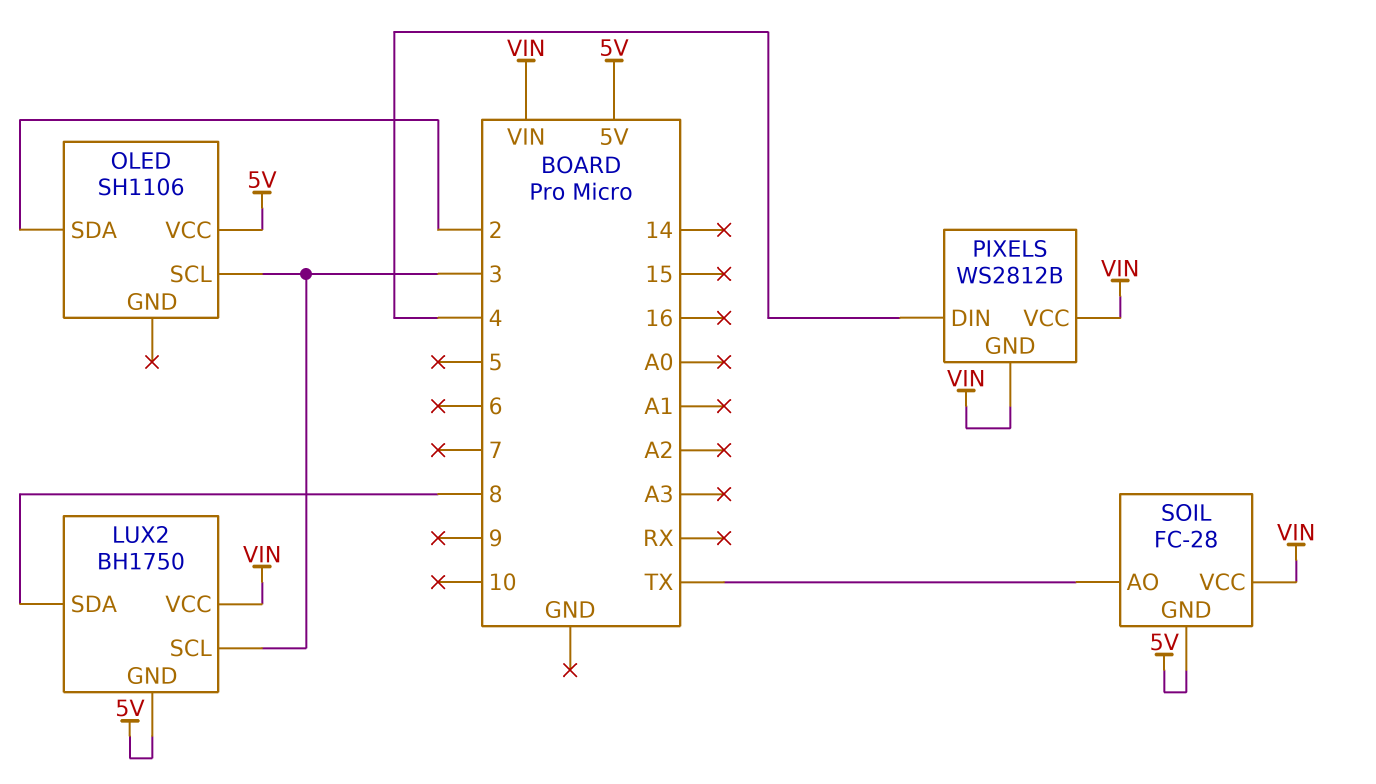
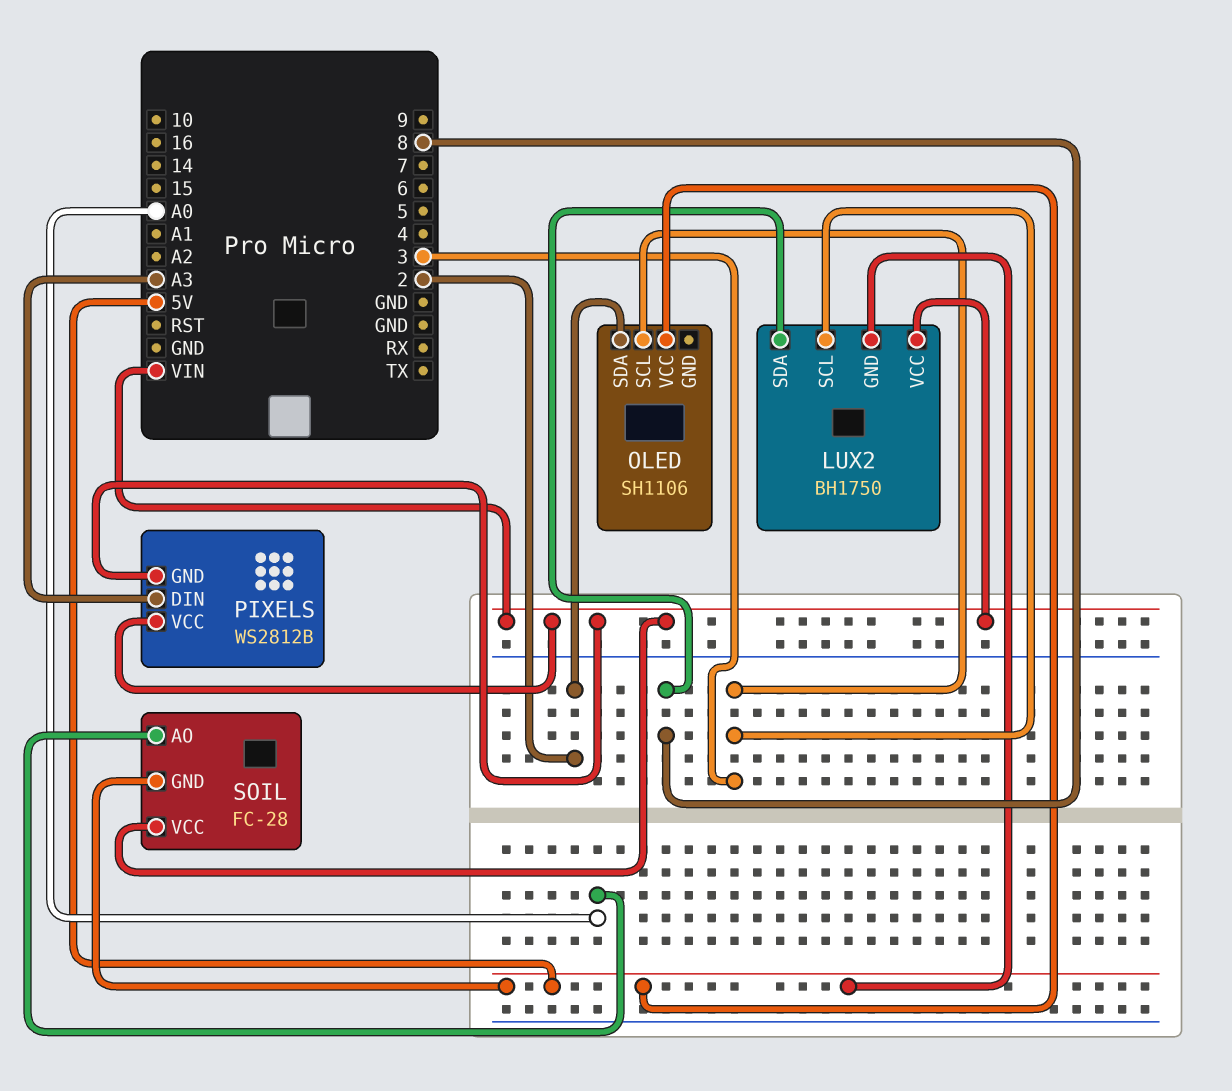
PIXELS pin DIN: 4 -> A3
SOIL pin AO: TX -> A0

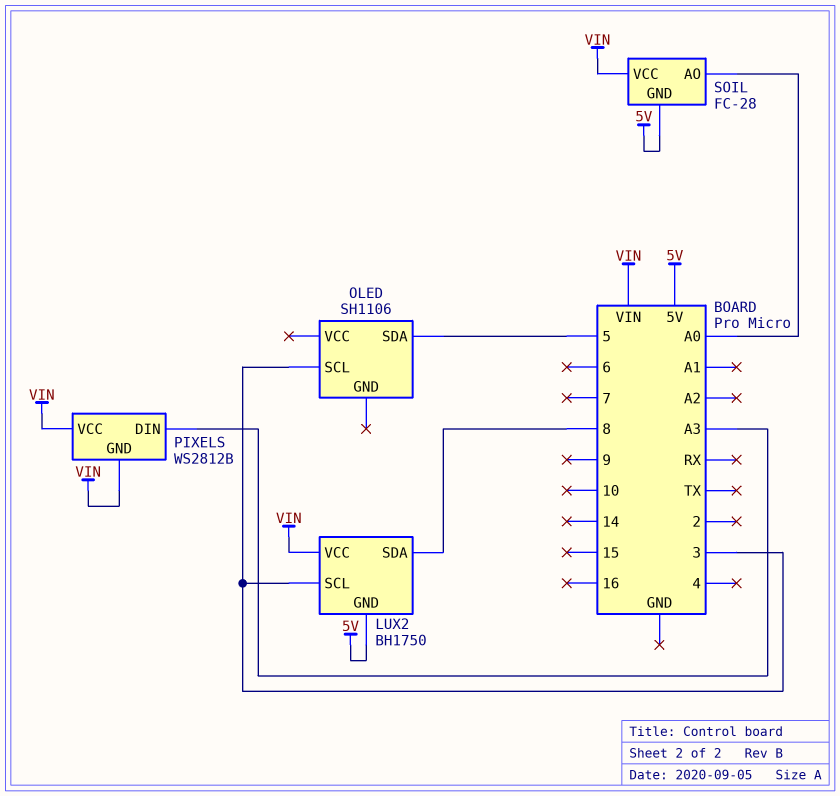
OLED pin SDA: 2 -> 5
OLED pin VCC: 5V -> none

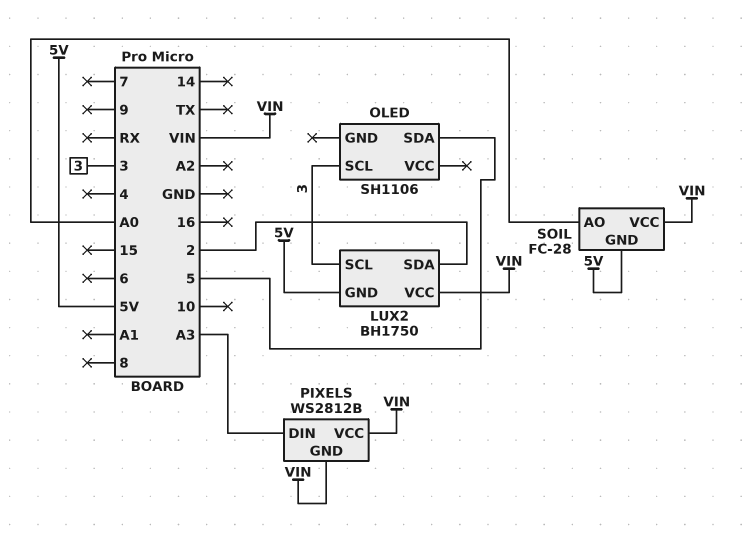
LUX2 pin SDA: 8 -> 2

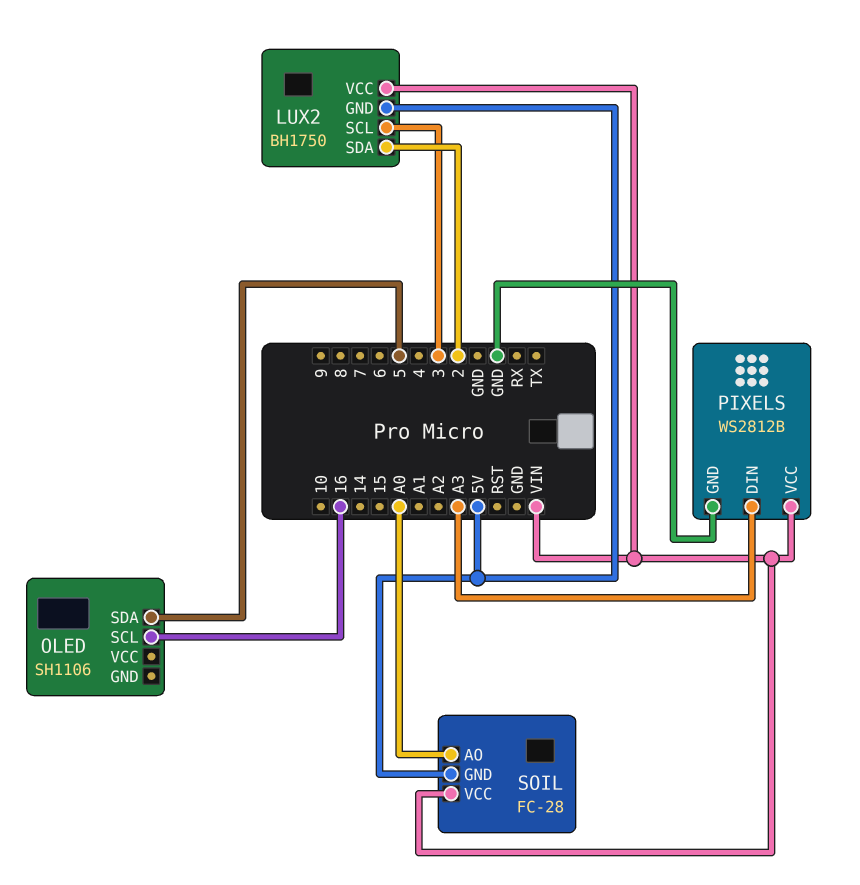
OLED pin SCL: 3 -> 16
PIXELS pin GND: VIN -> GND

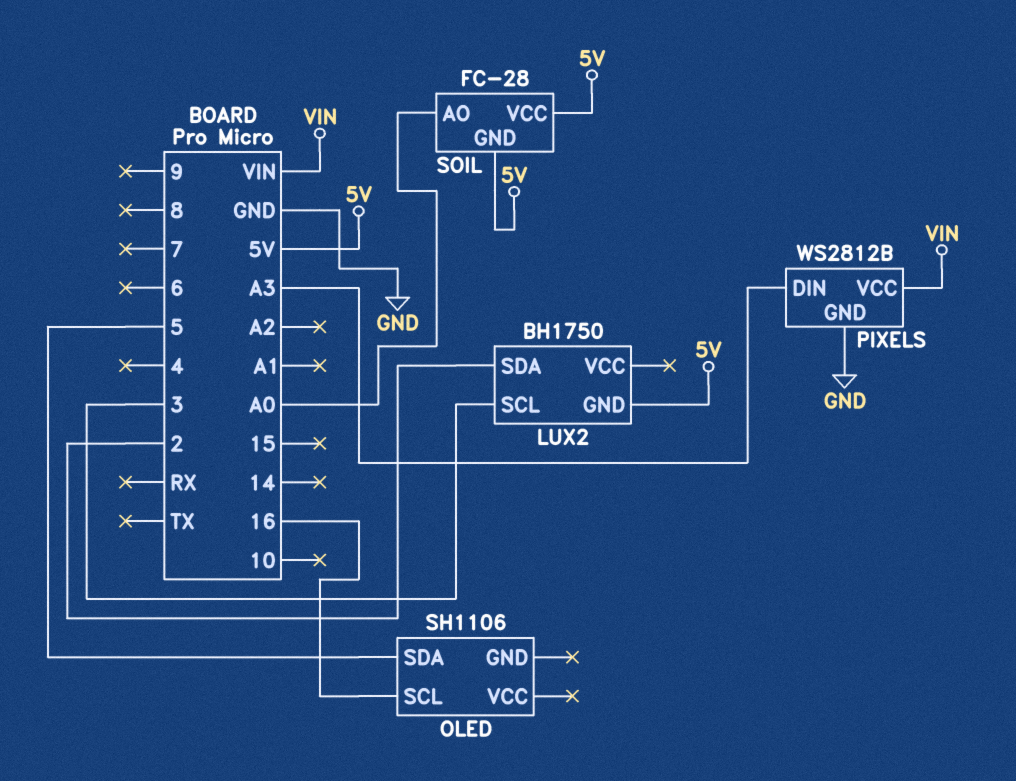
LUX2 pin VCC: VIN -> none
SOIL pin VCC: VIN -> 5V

▸ Work task:
What lines in the data above contain the word "none"? Copy them all.

▸ Answer area:
OLED pin VCC: 5V -> none
LUX2 pin VCC: VIN -> none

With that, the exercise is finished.